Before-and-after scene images
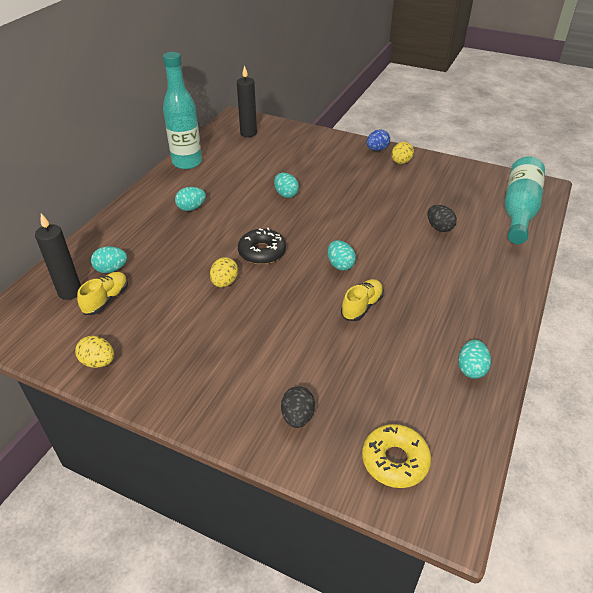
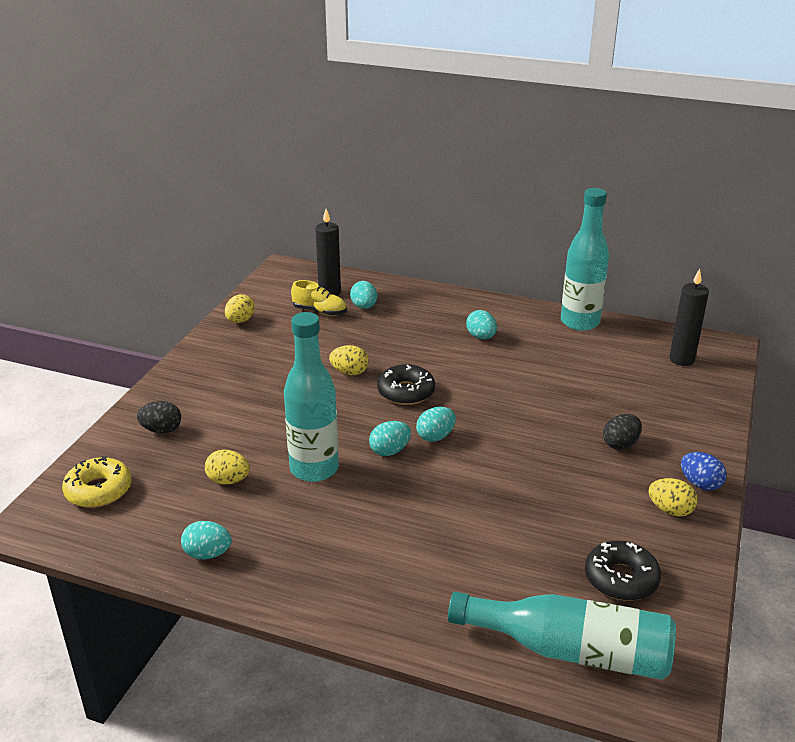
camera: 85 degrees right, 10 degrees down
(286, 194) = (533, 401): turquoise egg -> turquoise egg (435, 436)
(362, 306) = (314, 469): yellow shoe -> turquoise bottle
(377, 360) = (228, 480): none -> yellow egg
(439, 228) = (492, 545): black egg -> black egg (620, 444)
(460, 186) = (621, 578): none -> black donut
* * *
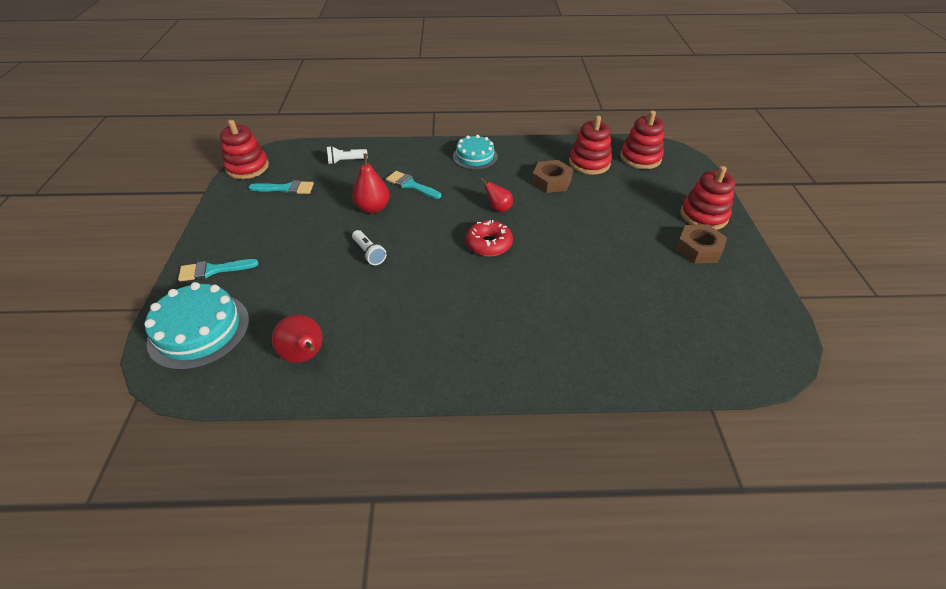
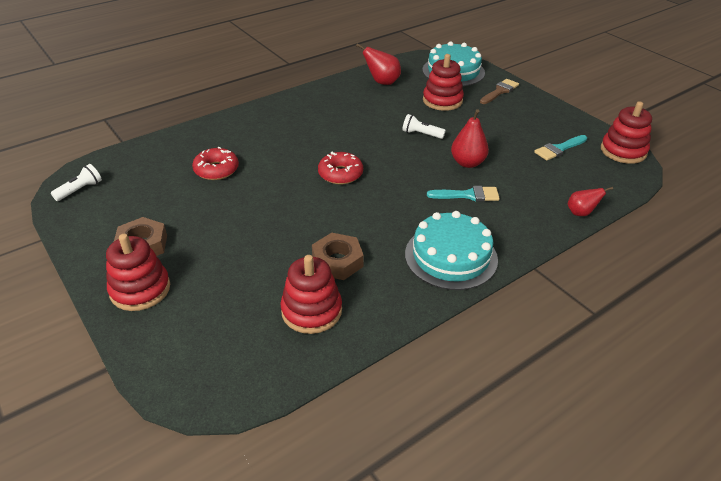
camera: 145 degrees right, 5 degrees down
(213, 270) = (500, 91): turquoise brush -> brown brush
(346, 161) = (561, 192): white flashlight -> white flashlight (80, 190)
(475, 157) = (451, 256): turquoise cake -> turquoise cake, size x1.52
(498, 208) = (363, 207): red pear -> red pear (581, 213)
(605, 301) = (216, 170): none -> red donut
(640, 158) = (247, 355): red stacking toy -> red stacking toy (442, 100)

> EXERCISE AIM:
From the data above, output only the lines between the line containing "(286, 194) = (533, 401): turquoise" and the line containing "(460, 186) = (621, 578): none -> black donut", inclusive, exactly as written.

> RESPONSE TO THE TASK:
(286, 194) = (533, 401): turquoise egg -> turquoise egg (435, 436)
(362, 306) = (314, 469): yellow shoe -> turquoise bottle
(377, 360) = (228, 480): none -> yellow egg
(439, 228) = (492, 545): black egg -> black egg (620, 444)
(460, 186) = (621, 578): none -> black donut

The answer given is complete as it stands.